**Data for the task:**
◆ ◆ ◆ ◆ ◆
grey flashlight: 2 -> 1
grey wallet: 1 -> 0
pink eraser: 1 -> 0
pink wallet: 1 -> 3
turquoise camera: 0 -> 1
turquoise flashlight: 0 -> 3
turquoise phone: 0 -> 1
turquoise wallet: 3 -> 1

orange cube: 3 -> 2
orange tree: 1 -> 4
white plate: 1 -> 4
◆ ◆ ◆ ◆ ◆
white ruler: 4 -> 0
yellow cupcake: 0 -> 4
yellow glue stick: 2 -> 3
◆ ◆ ◆ ◆ ◆
**What this task involves:**
Output the lines above between the one holding "grey flashlight: 2 -> 1" and the one holding "white plate: 1 -> 4", inclusive, with nothing before or after them.

**Answer:**
grey flashlight: 2 -> 1
grey wallet: 1 -> 0
pink eraser: 1 -> 0
pink wallet: 1 -> 3
turquoise camera: 0 -> 1
turquoise flashlight: 0 -> 3
turquoise phone: 0 -> 1
turquoise wallet: 3 -> 1

orange cube: 3 -> 2
orange tree: 1 -> 4
white plate: 1 -> 4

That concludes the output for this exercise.